- _Dataset section_
════════════════

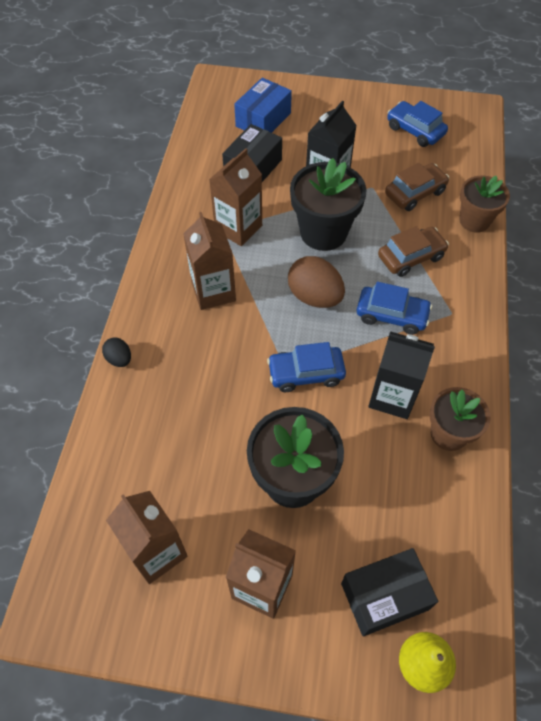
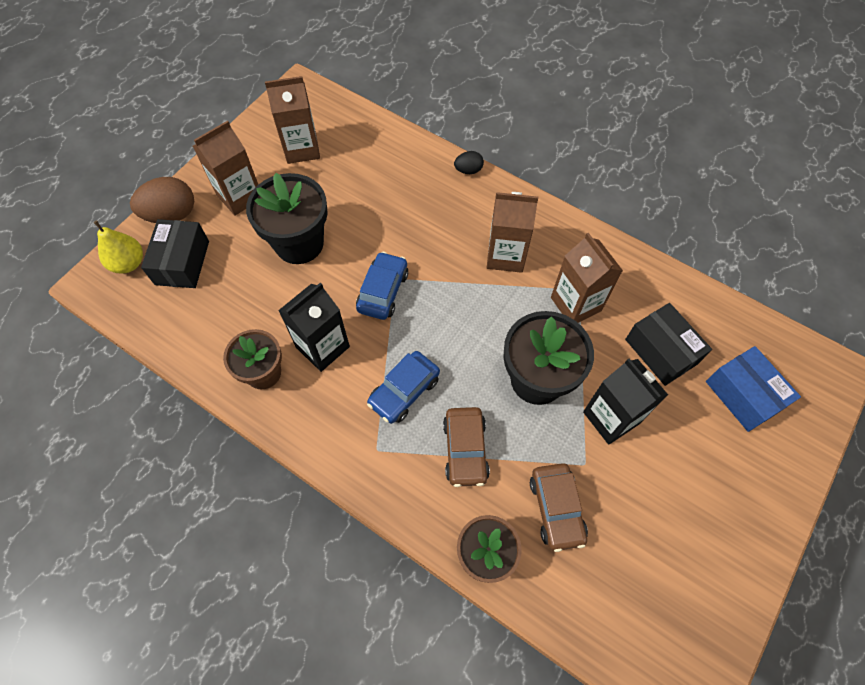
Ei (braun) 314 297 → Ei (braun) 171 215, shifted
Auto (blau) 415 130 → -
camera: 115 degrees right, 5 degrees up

════════════════

- _Description of the task_
Retype the listing exactly and drop the pictures.

- _The completed task_
Ei (braun) 314 297 → Ei (braun) 171 215, shifted
Auto (blau) 415 130 → -
camera: 115 degrees right, 5 degrees up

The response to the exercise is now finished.